* _Directions for this task_:
Once you have located the line containing "camera: 135 degrees right, 0 degrees up" in the material below, return it exactly along with each line after it through the line containing "(754, 207) = (381, 169): green".
---- Data to process
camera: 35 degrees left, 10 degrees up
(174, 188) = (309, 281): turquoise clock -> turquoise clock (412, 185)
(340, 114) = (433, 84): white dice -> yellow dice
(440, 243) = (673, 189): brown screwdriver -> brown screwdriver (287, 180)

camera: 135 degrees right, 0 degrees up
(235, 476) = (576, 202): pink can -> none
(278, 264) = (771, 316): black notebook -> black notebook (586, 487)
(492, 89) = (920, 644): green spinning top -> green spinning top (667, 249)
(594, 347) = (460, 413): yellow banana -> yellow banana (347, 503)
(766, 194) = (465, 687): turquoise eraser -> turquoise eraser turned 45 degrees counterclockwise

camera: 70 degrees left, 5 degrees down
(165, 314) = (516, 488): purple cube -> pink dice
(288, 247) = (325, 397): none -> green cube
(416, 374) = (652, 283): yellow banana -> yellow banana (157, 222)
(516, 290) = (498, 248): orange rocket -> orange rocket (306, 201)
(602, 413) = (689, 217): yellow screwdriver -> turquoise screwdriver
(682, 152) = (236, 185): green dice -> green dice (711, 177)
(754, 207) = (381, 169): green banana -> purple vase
--------
---- Data to process
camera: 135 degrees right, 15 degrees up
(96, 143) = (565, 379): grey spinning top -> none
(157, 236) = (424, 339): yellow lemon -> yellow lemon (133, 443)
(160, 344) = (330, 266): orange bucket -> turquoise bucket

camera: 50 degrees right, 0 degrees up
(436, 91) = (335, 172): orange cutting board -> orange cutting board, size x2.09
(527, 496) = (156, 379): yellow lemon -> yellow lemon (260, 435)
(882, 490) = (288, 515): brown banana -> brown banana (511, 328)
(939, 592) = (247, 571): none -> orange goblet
--------
---- Data to process
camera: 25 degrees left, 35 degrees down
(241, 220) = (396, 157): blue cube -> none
--------
* _Worked solution_:
camera: 135 degrees right, 0 degrees up
(235, 476) = (576, 202): pink can -> none
(278, 264) = (771, 316): black notebook -> black notebook (586, 487)
(492, 89) = (920, 644): green spinning top -> green spinning top (667, 249)
(594, 347) = (460, 413): yellow banana -> yellow banana (347, 503)
(766, 194) = (465, 687): turquoise eraser -> turquoise eraser turned 45 degrees counterclockwise

camera: 70 degrees left, 5 degrees down
(165, 314) = (516, 488): purple cube -> pink dice
(288, 247) = (325, 397): none -> green cube
(416, 374) = (652, 283): yellow banana -> yellow banana (157, 222)
(516, 290) = (498, 248): orange rocket -> orange rocket (306, 201)
(602, 413) = (689, 217): yellow screwdriver -> turquoise screwdriver
(682, 152) = (236, 185): green dice -> green dice (711, 177)
(754, 207) = (381, 169): green banana -> purple vase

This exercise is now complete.